▶
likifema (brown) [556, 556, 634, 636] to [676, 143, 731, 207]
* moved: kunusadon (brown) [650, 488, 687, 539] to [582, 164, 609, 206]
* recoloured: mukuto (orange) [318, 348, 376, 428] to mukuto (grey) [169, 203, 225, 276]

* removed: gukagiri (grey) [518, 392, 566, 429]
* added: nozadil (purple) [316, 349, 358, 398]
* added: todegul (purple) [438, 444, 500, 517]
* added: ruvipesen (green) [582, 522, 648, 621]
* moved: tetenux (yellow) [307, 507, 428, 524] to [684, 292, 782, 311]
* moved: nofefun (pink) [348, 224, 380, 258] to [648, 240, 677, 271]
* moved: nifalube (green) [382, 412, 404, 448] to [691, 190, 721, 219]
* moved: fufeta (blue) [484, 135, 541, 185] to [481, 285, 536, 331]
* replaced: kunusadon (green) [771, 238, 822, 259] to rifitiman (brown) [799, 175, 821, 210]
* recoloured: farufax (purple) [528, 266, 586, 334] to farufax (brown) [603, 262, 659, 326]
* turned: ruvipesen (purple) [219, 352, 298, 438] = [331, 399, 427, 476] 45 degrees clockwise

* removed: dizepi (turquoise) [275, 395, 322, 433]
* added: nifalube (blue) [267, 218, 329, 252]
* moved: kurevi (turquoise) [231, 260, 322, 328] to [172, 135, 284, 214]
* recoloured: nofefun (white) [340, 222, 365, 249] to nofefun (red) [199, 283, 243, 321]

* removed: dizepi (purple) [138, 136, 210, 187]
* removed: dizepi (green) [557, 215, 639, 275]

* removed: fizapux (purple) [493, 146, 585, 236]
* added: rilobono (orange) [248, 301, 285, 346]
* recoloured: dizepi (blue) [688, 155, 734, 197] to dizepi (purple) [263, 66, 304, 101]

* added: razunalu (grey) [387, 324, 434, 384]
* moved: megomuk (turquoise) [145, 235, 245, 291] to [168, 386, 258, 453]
◀
## Exercise aim
Copy out the full listing above. Keep every word as it is.

## Answer box
likifema (brown) [556, 556, 634, 636] to [676, 143, 731, 207]
* moved: kunusadon (brown) [650, 488, 687, 539] to [582, 164, 609, 206]
* recoloured: mukuto (orange) [318, 348, 376, 428] to mukuto (grey) [169, 203, 225, 276]

* removed: gukagiri (grey) [518, 392, 566, 429]
* added: nozadil (purple) [316, 349, 358, 398]
* added: todegul (purple) [438, 444, 500, 517]
* added: ruvipesen (green) [582, 522, 648, 621]
* moved: tetenux (yellow) [307, 507, 428, 524] to [684, 292, 782, 311]
* moved: nofefun (pink) [348, 224, 380, 258] to [648, 240, 677, 271]
* moved: nifalube (green) [382, 412, 404, 448] to [691, 190, 721, 219]
* moved: fufeta (blue) [484, 135, 541, 185] to [481, 285, 536, 331]
* replaced: kunusadon (green) [771, 238, 822, 259] to rifitiman (brown) [799, 175, 821, 210]
* recoloured: farufax (purple) [528, 266, 586, 334] to farufax (brown) [603, 262, 659, 326]
* turned: ruvipesen (purple) [219, 352, 298, 438] = [331, 399, 427, 476] 45 degrees clockwise

* removed: dizepi (turquoise) [275, 395, 322, 433]
* added: nifalube (blue) [267, 218, 329, 252]
* moved: kurevi (turquoise) [231, 260, 322, 328] to [172, 135, 284, 214]
* recoloured: nofefun (white) [340, 222, 365, 249] to nofefun (red) [199, 283, 243, 321]

* removed: dizepi (purple) [138, 136, 210, 187]
* removed: dizepi (green) [557, 215, 639, 275]

* removed: fizapux (purple) [493, 146, 585, 236]
* added: rilobono (orange) [248, 301, 285, 346]
* recoloured: dizepi (blue) [688, 155, 734, 197] to dizepi (purple) [263, 66, 304, 101]

* added: razunalu (grey) [387, 324, 434, 384]
* moved: megomuk (turquoise) [145, 235, 245, 291] to [168, 386, 258, 453]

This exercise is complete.